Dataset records
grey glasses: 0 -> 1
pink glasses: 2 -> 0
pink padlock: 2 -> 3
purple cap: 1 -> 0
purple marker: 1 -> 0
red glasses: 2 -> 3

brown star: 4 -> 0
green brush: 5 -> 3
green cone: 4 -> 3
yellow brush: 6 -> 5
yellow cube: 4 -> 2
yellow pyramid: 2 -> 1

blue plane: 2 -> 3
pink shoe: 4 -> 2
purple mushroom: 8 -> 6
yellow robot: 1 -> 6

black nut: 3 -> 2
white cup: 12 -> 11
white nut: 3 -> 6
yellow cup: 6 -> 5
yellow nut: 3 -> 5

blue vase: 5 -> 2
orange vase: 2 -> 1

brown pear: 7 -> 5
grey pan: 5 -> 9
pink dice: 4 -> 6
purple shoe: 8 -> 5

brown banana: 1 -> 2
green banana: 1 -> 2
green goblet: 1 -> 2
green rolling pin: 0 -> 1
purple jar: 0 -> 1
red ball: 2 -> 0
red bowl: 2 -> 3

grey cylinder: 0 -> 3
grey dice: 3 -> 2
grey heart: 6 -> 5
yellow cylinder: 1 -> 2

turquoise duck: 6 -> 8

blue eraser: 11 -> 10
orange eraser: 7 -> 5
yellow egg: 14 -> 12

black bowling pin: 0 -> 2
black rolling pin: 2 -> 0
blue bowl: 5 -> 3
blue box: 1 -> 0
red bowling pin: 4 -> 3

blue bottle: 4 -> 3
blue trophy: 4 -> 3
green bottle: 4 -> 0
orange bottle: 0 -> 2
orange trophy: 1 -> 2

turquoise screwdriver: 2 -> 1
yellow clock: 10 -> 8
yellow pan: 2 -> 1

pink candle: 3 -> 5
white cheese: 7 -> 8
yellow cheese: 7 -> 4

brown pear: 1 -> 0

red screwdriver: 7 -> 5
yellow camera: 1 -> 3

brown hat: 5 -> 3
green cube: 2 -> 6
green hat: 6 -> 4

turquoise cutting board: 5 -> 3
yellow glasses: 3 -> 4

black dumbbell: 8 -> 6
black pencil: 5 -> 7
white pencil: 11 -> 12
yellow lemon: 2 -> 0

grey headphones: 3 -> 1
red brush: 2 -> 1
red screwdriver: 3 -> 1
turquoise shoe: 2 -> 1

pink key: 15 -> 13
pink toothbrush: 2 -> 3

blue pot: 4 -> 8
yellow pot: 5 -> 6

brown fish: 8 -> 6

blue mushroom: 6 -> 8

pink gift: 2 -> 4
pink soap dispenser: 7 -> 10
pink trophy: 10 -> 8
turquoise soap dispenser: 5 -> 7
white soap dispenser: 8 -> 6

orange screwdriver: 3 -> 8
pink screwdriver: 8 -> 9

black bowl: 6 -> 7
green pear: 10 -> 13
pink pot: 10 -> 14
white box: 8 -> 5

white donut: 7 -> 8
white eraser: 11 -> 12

_TASK_: From the entries above, print the lines beginning at the one with "yellow pyramid: 2 -> 1" and stopping after the one with "red brush: 2 -> 1", exactly as written and with nothing else.

_EXERCISE OUTPUT_:
yellow pyramid: 2 -> 1

blue plane: 2 -> 3
pink shoe: 4 -> 2
purple mushroom: 8 -> 6
yellow robot: 1 -> 6

black nut: 3 -> 2
white cup: 12 -> 11
white nut: 3 -> 6
yellow cup: 6 -> 5
yellow nut: 3 -> 5

blue vase: 5 -> 2
orange vase: 2 -> 1

brown pear: 7 -> 5
grey pan: 5 -> 9
pink dice: 4 -> 6
purple shoe: 8 -> 5

brown banana: 1 -> 2
green banana: 1 -> 2
green goblet: 1 -> 2
green rolling pin: 0 -> 1
purple jar: 0 -> 1
red ball: 2 -> 0
red bowl: 2 -> 3

grey cylinder: 0 -> 3
grey dice: 3 -> 2
grey heart: 6 -> 5
yellow cylinder: 1 -> 2

turquoise duck: 6 -> 8

blue eraser: 11 -> 10
orange eraser: 7 -> 5
yellow egg: 14 -> 12

black bowling pin: 0 -> 2
black rolling pin: 2 -> 0
blue bowl: 5 -> 3
blue box: 1 -> 0
red bowling pin: 4 -> 3

blue bottle: 4 -> 3
blue trophy: 4 -> 3
green bottle: 4 -> 0
orange bottle: 0 -> 2
orange trophy: 1 -> 2

turquoise screwdriver: 2 -> 1
yellow clock: 10 -> 8
yellow pan: 2 -> 1

pink candle: 3 -> 5
white cheese: 7 -> 8
yellow cheese: 7 -> 4

brown pear: 1 -> 0

red screwdriver: 7 -> 5
yellow camera: 1 -> 3

brown hat: 5 -> 3
green cube: 2 -> 6
green hat: 6 -> 4

turquoise cutting board: 5 -> 3
yellow glasses: 3 -> 4

black dumbbell: 8 -> 6
black pencil: 5 -> 7
white pencil: 11 -> 12
yellow lemon: 2 -> 0

grey headphones: 3 -> 1
red brush: 2 -> 1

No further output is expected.